**PROBLEM REQUIREMENTS**.
Output the data below verbatim, reproducing every line from start to finish with no changes.

Stored items:
▬▬▬
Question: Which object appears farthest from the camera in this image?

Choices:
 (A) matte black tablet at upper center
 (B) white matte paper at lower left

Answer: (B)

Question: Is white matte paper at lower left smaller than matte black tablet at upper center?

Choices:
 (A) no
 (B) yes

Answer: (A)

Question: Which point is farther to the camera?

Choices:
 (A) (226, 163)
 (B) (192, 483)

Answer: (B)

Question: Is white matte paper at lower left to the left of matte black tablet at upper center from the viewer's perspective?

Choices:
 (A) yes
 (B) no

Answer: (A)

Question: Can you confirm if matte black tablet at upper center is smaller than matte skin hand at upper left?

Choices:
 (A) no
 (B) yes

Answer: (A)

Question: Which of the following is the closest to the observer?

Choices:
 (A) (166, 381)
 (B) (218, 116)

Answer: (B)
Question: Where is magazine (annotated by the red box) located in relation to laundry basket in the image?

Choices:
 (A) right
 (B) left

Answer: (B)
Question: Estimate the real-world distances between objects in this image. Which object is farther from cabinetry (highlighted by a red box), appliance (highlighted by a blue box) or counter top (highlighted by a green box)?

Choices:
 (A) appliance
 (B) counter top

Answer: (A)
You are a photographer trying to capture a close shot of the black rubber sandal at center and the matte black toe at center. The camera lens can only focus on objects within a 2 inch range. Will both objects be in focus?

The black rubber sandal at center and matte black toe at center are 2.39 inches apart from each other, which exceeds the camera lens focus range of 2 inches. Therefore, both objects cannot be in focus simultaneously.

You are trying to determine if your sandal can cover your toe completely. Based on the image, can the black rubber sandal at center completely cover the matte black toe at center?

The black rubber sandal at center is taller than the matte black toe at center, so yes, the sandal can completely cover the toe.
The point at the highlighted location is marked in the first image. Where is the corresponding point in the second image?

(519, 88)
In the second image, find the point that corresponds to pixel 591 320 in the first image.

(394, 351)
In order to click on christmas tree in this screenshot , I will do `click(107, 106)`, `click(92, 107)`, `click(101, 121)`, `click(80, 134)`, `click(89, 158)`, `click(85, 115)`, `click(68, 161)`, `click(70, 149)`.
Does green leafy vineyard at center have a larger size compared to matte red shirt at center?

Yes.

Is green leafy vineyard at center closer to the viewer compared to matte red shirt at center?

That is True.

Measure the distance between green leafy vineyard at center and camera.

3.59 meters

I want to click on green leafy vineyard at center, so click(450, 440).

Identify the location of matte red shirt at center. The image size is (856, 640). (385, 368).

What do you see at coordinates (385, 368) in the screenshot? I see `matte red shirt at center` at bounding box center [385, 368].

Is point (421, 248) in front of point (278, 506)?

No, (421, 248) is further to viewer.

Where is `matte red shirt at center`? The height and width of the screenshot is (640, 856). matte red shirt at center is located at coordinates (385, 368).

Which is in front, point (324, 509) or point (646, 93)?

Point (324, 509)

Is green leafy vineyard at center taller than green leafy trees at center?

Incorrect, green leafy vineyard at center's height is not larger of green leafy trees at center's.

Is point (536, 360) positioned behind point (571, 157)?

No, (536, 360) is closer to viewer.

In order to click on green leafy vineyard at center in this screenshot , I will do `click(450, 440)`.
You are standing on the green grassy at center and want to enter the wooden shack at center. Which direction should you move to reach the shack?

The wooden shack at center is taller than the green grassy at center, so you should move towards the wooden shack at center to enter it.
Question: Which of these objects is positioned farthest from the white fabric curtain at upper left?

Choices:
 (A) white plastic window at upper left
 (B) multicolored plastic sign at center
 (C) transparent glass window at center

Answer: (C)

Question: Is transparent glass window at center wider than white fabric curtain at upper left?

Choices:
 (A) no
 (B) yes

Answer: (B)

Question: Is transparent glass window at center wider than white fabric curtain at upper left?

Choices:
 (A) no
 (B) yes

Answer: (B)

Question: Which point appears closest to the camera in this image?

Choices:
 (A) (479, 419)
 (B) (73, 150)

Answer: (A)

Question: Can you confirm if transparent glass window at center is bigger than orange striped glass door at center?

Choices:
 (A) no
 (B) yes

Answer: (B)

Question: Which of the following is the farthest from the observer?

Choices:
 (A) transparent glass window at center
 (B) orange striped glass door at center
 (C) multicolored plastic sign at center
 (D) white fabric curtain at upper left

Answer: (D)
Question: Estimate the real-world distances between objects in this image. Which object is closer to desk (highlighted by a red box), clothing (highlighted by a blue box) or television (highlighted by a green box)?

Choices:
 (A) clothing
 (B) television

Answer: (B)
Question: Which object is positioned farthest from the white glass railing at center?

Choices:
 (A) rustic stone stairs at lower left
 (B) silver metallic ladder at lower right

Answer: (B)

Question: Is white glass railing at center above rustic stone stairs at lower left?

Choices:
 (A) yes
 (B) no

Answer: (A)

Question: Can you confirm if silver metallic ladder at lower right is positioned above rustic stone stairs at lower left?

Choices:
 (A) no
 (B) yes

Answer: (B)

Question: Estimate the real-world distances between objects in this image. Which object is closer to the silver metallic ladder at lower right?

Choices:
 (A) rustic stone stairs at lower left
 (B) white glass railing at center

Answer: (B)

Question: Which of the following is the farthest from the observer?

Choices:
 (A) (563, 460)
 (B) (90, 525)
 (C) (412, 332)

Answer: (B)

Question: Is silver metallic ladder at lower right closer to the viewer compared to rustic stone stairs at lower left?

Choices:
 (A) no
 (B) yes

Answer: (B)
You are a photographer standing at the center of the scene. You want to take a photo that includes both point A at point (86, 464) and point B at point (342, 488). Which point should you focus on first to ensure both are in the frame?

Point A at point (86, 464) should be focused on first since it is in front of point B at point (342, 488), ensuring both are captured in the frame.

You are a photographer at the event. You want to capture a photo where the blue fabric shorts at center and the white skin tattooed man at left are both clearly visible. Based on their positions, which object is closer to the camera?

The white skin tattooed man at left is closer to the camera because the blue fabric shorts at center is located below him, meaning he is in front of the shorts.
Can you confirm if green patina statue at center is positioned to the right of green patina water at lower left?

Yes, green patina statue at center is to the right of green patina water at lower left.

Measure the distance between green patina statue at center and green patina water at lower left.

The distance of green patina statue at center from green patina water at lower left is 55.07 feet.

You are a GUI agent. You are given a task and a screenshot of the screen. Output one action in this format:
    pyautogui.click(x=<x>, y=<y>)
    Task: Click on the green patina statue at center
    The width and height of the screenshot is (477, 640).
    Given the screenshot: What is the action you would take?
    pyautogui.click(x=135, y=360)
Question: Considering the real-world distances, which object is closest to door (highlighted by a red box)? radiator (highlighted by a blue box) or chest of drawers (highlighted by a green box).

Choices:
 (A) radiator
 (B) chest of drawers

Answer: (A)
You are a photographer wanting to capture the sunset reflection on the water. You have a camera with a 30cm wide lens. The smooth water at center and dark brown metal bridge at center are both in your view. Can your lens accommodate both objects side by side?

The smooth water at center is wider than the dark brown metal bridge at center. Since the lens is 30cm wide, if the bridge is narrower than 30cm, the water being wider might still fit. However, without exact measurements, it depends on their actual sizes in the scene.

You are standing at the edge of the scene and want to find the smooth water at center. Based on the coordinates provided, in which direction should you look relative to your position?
▬▬▬
**SOLUTION TO THIS TASK**.
Question: Which object appears farthest from the camera in this image?

Choices:
 (A) matte black tablet at upper center
 (B) white matte paper at lower left

Answer: (B)

Question: Is white matte paper at lower left smaller than matte black tablet at upper center?

Choices:
 (A) no
 (B) yes

Answer: (A)

Question: Which point is farther to the camera?

Choices:
 (A) (226, 163)
 (B) (192, 483)

Answer: (B)

Question: Is white matte paper at lower left to the left of matte black tablet at upper center from the viewer's perspective?

Choices:
 (A) yes
 (B) no

Answer: (A)

Question: Can you confirm if matte black tablet at upper center is smaller than matte skin hand at upper left?

Choices:
 (A) no
 (B) yes

Answer: (A)

Question: Which of the following is the closest to the observer?

Choices:
 (A) (166, 381)
 (B) (218, 116)

Answer: (B)
Question: Where is magazine (annotated by the red box) located in relation to laundry basket in the image?

Choices:
 (A) right
 (B) left

Answer: (B)
Question: Estimate the real-world distances between objects in this image. Which object is farther from cabinetry (highlighted by a red box), appliance (highlighted by a blue box) or counter top (highlighted by a green box)?

Choices:
 (A) appliance
 (B) counter top

Answer: (A)
You are a photographer trying to capture a close shot of the black rubber sandal at center and the matte black toe at center. The camera lens can only focus on objects within a 2 inch range. Will both objects be in focus?

The black rubber sandal at center and matte black toe at center are 2.39 inches apart from each other, which exceeds the camera lens focus range of 2 inches. Therefore, both objects cannot be in focus simultaneously.

You are trying to determine if your sandal can cover your toe completely. Based on the image, can the black rubber sandal at center completely cover the matte black toe at center?

The black rubber sandal at center is taller than the matte black toe at center, so yes, the sandal can completely cover the toe.
The point at the highlighted location is marked in the first image. Where is the corresponding point in the second image?

(519, 88)
In the second image, find the point that corresponds to pixel 591 320 in the first image.

(394, 351)
In order to click on christmas tree in this screenshot , I will do `click(107, 106)`, `click(92, 107)`, `click(101, 121)`, `click(80, 134)`, `click(89, 158)`, `click(85, 115)`, `click(68, 161)`, `click(70, 149)`.
Does green leafy vineyard at center have a larger size compared to matte red shirt at center?

Yes.

Is green leafy vineyard at center closer to the viewer compared to matte red shirt at center?

That is True.

Measure the distance between green leafy vineyard at center and camera.

3.59 meters

I want to click on green leafy vineyard at center, so click(450, 440).

Identify the location of matte red shirt at center. The image size is (856, 640). (385, 368).

What do you see at coordinates (385, 368) in the screenshot? I see `matte red shirt at center` at bounding box center [385, 368].

Is point (421, 248) in front of point (278, 506)?

No, (421, 248) is further to viewer.

Where is `matte red shirt at center`? The height and width of the screenshot is (640, 856). matte red shirt at center is located at coordinates (385, 368).

Which is in front, point (324, 509) or point (646, 93)?

Point (324, 509)

Is green leafy vineyard at center taller than green leafy trees at center?

Incorrect, green leafy vineyard at center's height is not larger of green leafy trees at center's.

Is point (536, 360) positioned behind point (571, 157)?

No, (536, 360) is closer to viewer.

In order to click on green leafy vineyard at center in this screenshot , I will do `click(450, 440)`.
You are standing on the green grassy at center and want to enter the wooden shack at center. Which direction should you move to reach the shack?

The wooden shack at center is taller than the green grassy at center, so you should move towards the wooden shack at center to enter it.
Question: Which of these objects is positioned farthest from the white fabric curtain at upper left?

Choices:
 (A) white plastic window at upper left
 (B) multicolored plastic sign at center
 (C) transparent glass window at center

Answer: (C)

Question: Is transparent glass window at center wider than white fabric curtain at upper left?

Choices:
 (A) no
 (B) yes

Answer: (B)

Question: Is transparent glass window at center wider than white fabric curtain at upper left?

Choices:
 (A) no
 (B) yes

Answer: (B)

Question: Which point appears closest to the camera in this image?

Choices:
 (A) (479, 419)
 (B) (73, 150)

Answer: (A)

Question: Can you confirm if transparent glass window at center is bigger than orange striped glass door at center?

Choices:
 (A) no
 (B) yes

Answer: (B)

Question: Which of the following is the farthest from the observer?

Choices:
 (A) transparent glass window at center
 (B) orange striped glass door at center
 (C) multicolored plastic sign at center
 (D) white fabric curtain at upper left

Answer: (D)
Question: Estimate the real-world distances between objects in this image. Which object is closer to desk (highlighted by a red box), clothing (highlighted by a blue box) or television (highlighted by a green box)?

Choices:
 (A) clothing
 (B) television

Answer: (B)
Question: Which object is positioned farthest from the white glass railing at center?

Choices:
 (A) rustic stone stairs at lower left
 (B) silver metallic ladder at lower right

Answer: (B)

Question: Is white glass railing at center above rustic stone stairs at lower left?

Choices:
 (A) yes
 (B) no

Answer: (A)

Question: Can you confirm if silver metallic ladder at lower right is positioned above rustic stone stairs at lower left?

Choices:
 (A) no
 (B) yes

Answer: (B)

Question: Estimate the real-world distances between objects in this image. Which object is closer to the silver metallic ladder at lower right?

Choices:
 (A) rustic stone stairs at lower left
 (B) white glass railing at center

Answer: (B)

Question: Which of the following is the farthest from the observer?

Choices:
 (A) (563, 460)
 (B) (90, 525)
 (C) (412, 332)

Answer: (B)

Question: Is silver metallic ladder at lower right closer to the viewer compared to rustic stone stairs at lower left?

Choices:
 (A) no
 (B) yes

Answer: (B)
You are a photographer standing at the center of the scene. You want to take a photo that includes both point A at point (86, 464) and point B at point (342, 488). Which point should you focus on first to ensure both are in the frame?

Point A at point (86, 464) should be focused on first since it is in front of point B at point (342, 488), ensuring both are captured in the frame.

You are a photographer at the event. You want to capture a photo where the blue fabric shorts at center and the white skin tattooed man at left are both clearly visible. Based on their positions, which object is closer to the camera?

The white skin tattooed man at left is closer to the camera because the blue fabric shorts at center is located below him, meaning he is in front of the shorts.
Can you confirm if green patina statue at center is positioned to the right of green patina water at lower left?

Yes, green patina statue at center is to the right of green patina water at lower left.

Measure the distance between green patina statue at center and green patina water at lower left.

The distance of green patina statue at center from green patina water at lower left is 55.07 feet.

You are a GUI agent. You are given a task and a screenshot of the screen. Output one action in this format:
    pyautogui.click(x=<x>, y=<y>)
    Task: Click on the green patina statue at center
    The width and height of the screenshot is (477, 640).
    Given the screenshot: What is the action you would take?
    pyautogui.click(x=135, y=360)
Question: Considering the real-world distances, which object is closest to door (highlighted by a red box)? radiator (highlighted by a blue box) or chest of drawers (highlighted by a green box).

Choices:
 (A) radiator
 (B) chest of drawers

Answer: (A)
You are a photographer wanting to capture the sunset reflection on the water. You have a camera with a 30cm wide lens. The smooth water at center and dark brown metal bridge at center are both in your view. Can your lens accommodate both objects side by side?

The smooth water at center is wider than the dark brown metal bridge at center. Since the lens is 30cm wide, if the bridge is narrower than 30cm, the water being wider might still fit. However, without exact measurements, it depends on their actual sizes in the scene.

You are standing at the edge of the scene and want to find the smooth water at center. Based on the coordinates provided, in which direction should you look relative to your position?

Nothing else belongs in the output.